Stored data entries

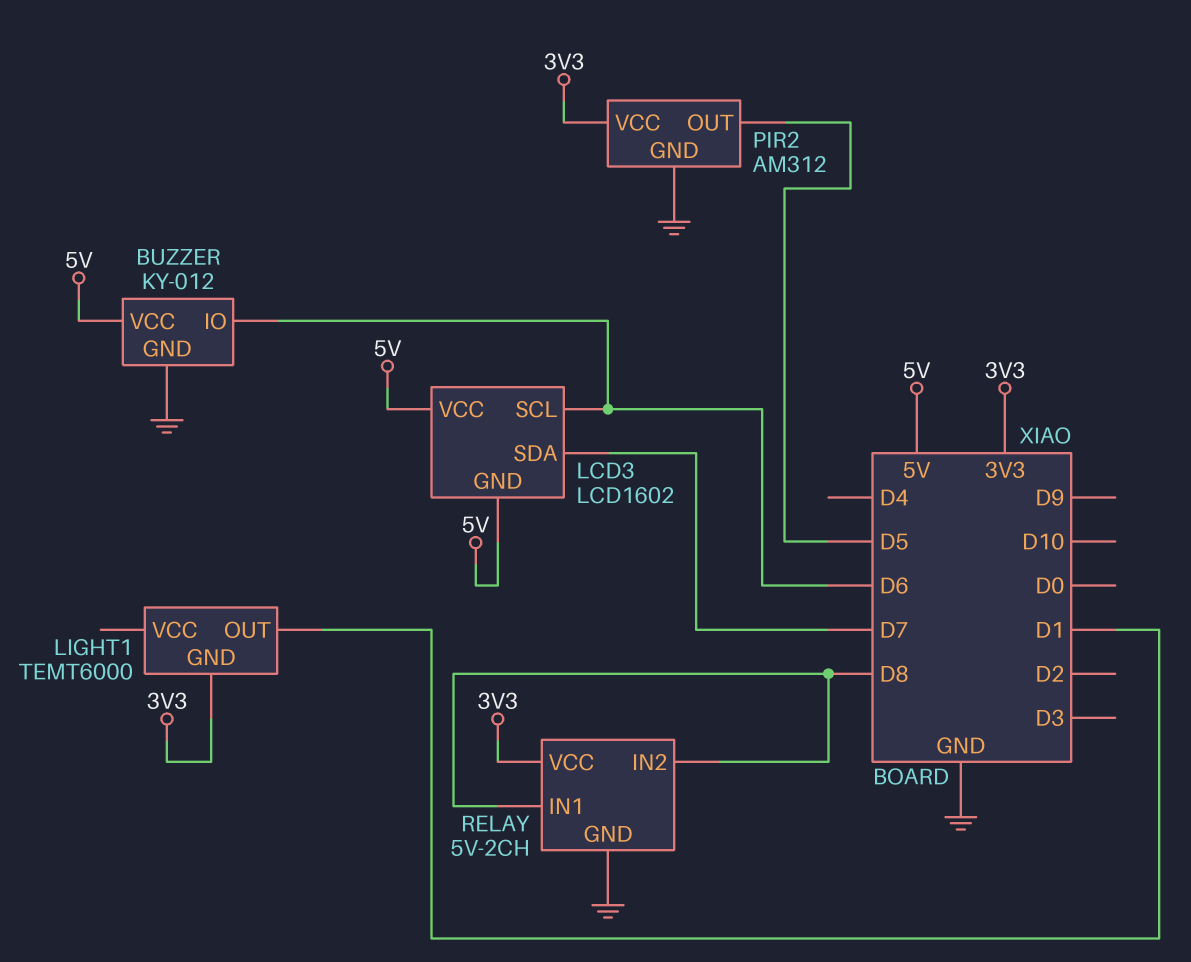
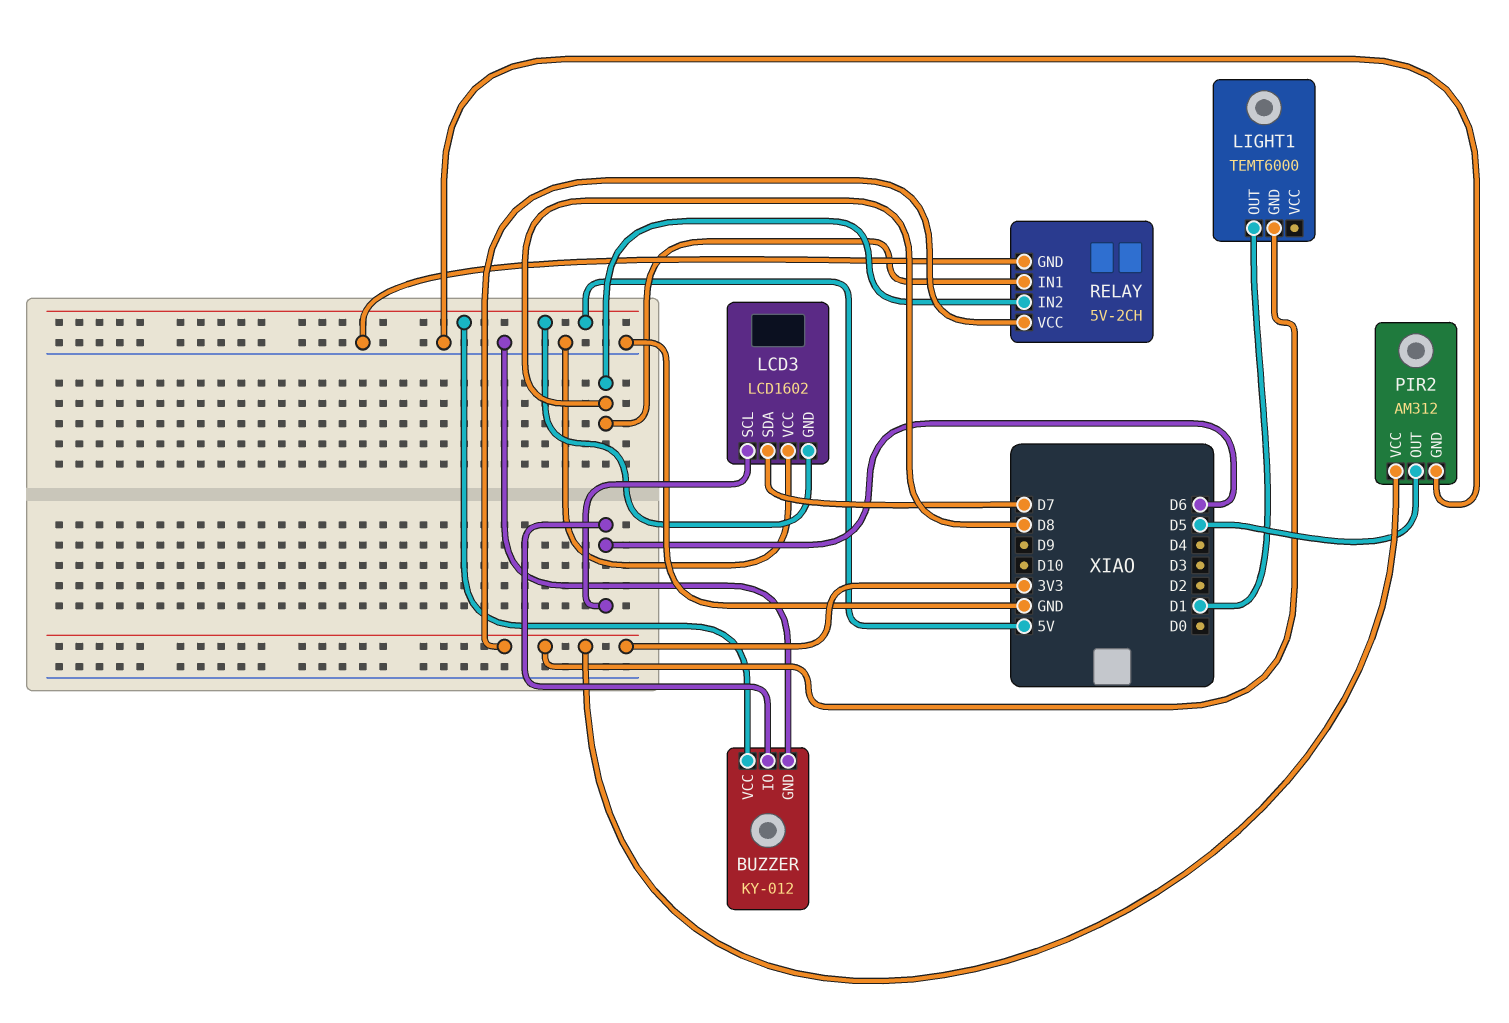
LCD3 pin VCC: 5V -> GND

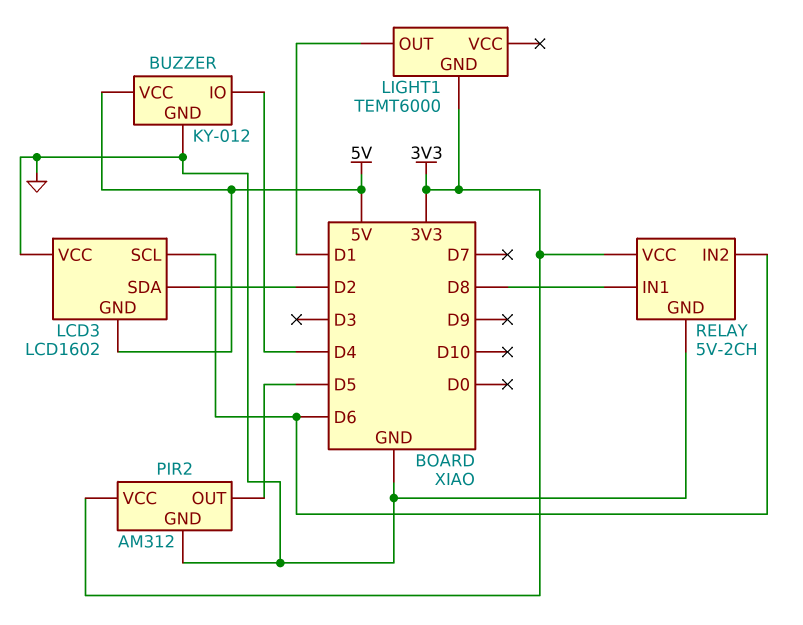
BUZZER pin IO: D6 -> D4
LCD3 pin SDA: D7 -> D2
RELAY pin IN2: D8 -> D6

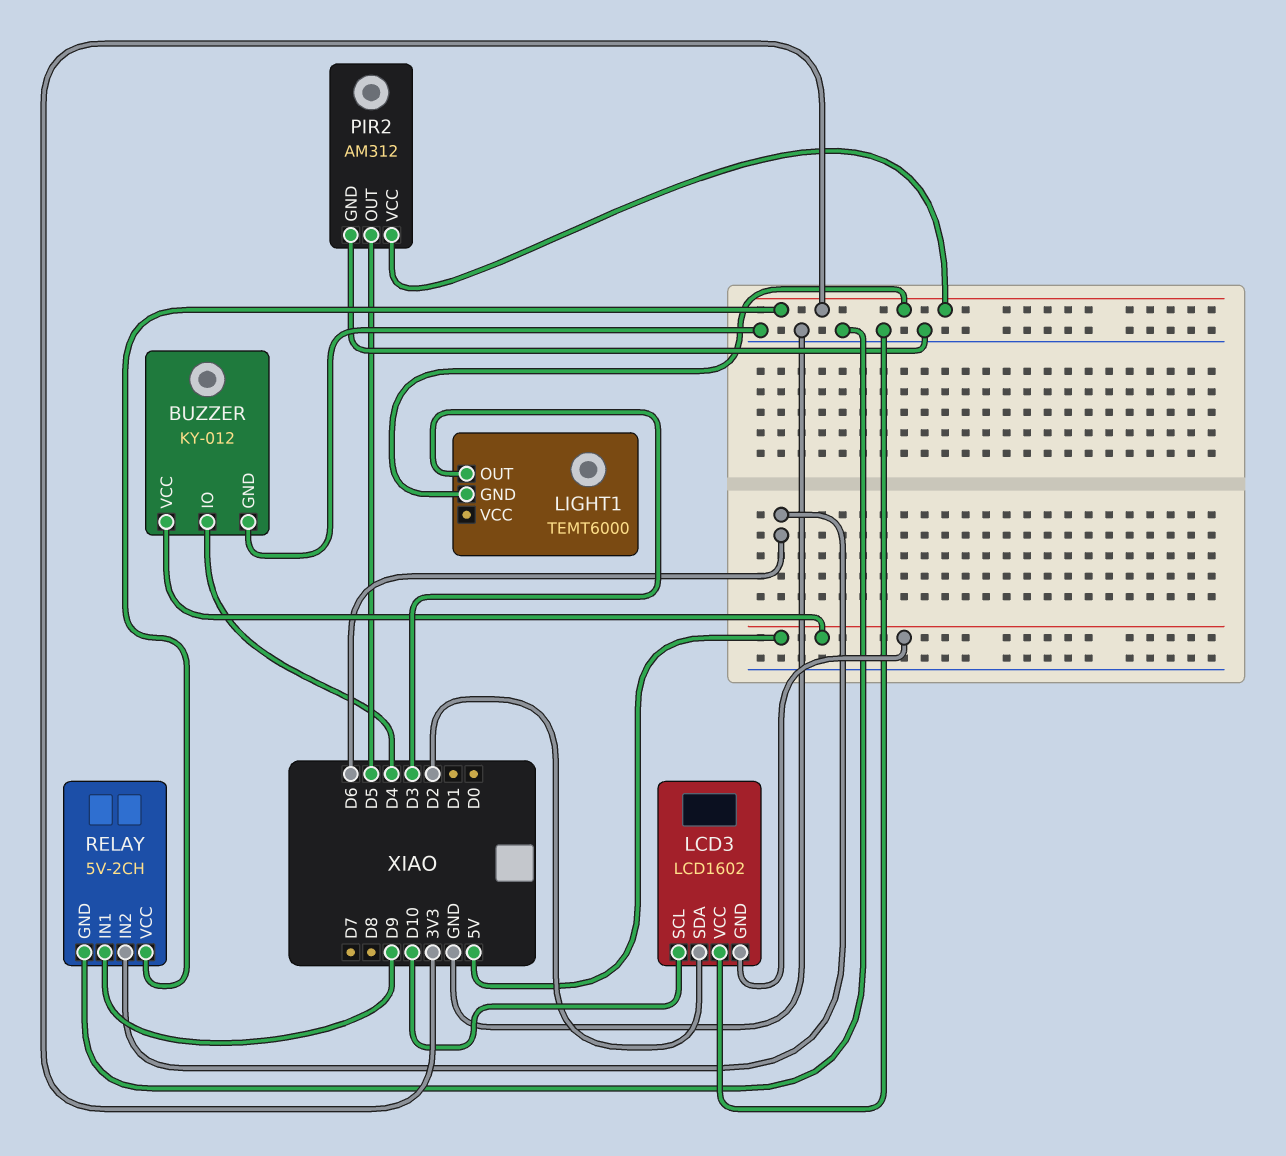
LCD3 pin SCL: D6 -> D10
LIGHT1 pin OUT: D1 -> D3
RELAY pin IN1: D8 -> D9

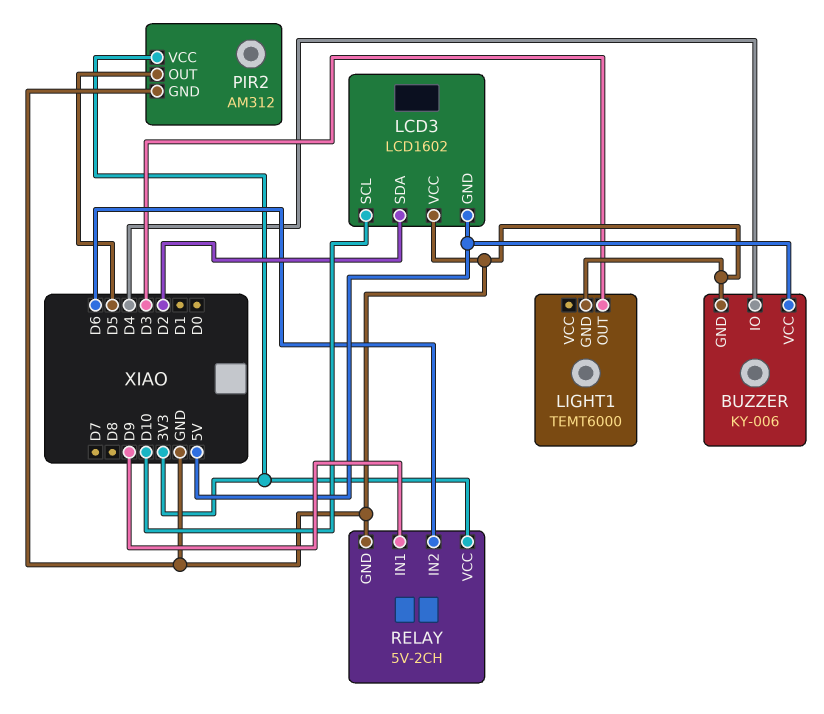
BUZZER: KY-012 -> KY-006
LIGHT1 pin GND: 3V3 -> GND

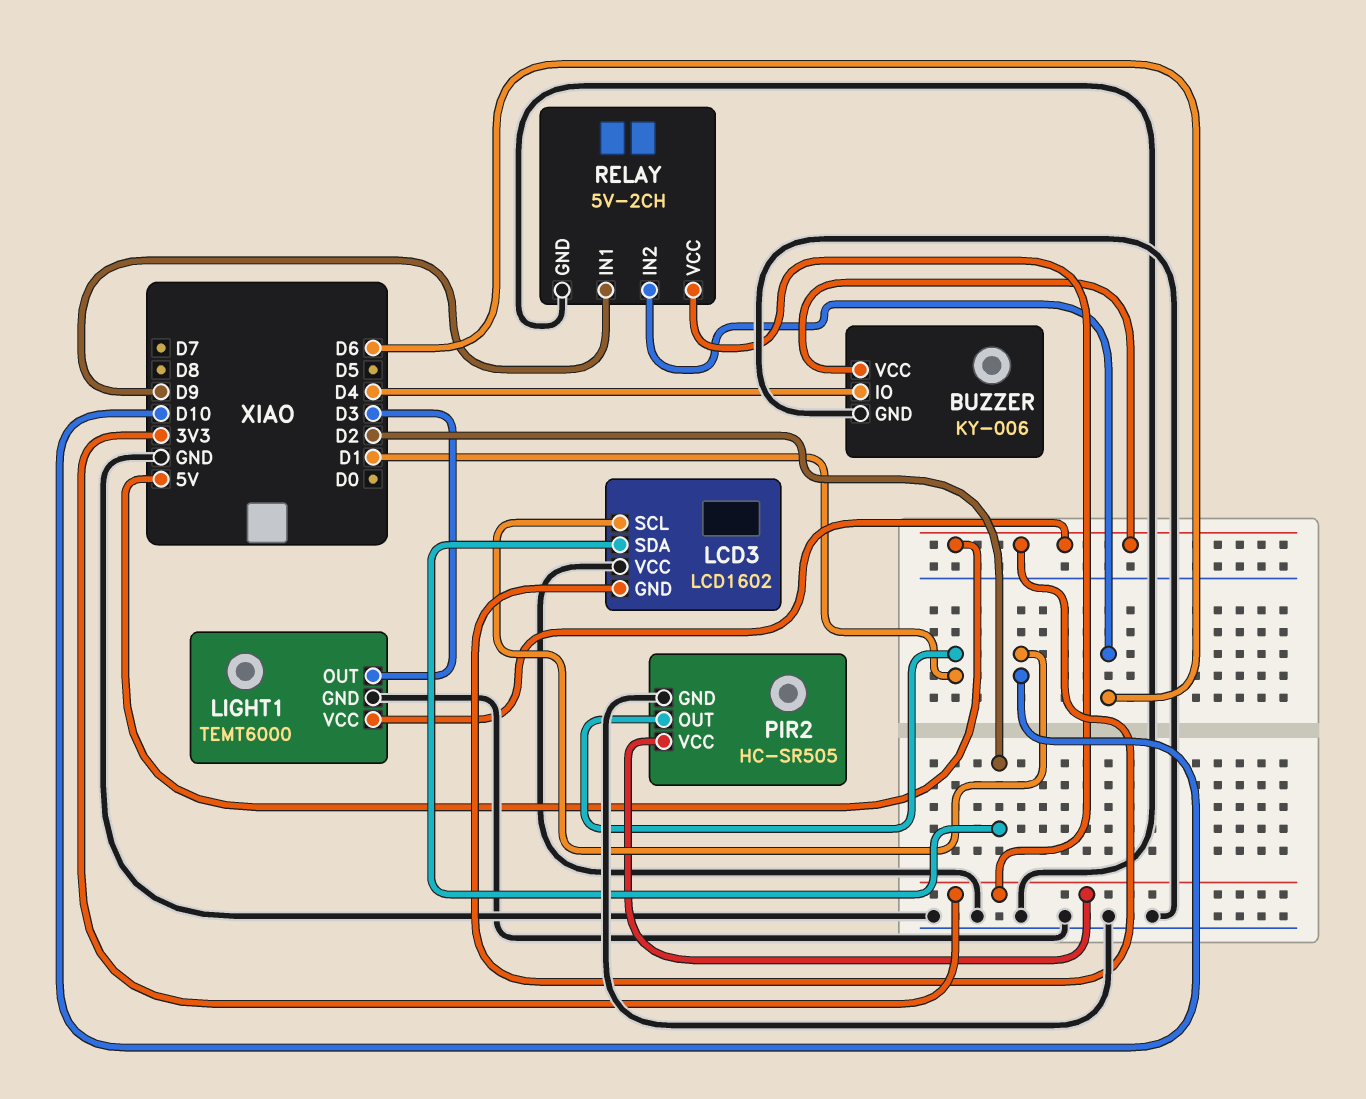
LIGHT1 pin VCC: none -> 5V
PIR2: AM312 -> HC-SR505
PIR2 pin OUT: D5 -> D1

* * *

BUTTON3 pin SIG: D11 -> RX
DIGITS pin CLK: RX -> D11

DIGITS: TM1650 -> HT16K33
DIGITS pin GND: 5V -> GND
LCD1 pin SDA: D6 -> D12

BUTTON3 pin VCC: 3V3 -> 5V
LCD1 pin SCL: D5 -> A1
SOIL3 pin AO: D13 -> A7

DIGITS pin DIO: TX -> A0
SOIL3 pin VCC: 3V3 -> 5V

---

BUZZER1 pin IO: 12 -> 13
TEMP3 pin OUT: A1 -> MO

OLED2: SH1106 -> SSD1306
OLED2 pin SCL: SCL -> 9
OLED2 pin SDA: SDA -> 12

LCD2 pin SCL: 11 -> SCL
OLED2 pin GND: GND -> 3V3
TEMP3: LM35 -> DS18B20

--- Exercise instructions ---
Reproduce the entries exactly, from the line with "RELAY pin IN2: D8 -> D6" to the line with "PIR2 pin OUT: D5 -> D1", both lines included, keeping no pictures.

--- Response box ---
RELAY pin IN2: D8 -> D6

LCD3 pin SCL: D6 -> D10
LIGHT1 pin OUT: D1 -> D3
RELAY pin IN1: D8 -> D9

BUZZER: KY-012 -> KY-006
LIGHT1 pin GND: 3V3 -> GND

LIGHT1 pin VCC: none -> 5V
PIR2: AM312 -> HC-SR505
PIR2 pin OUT: D5 -> D1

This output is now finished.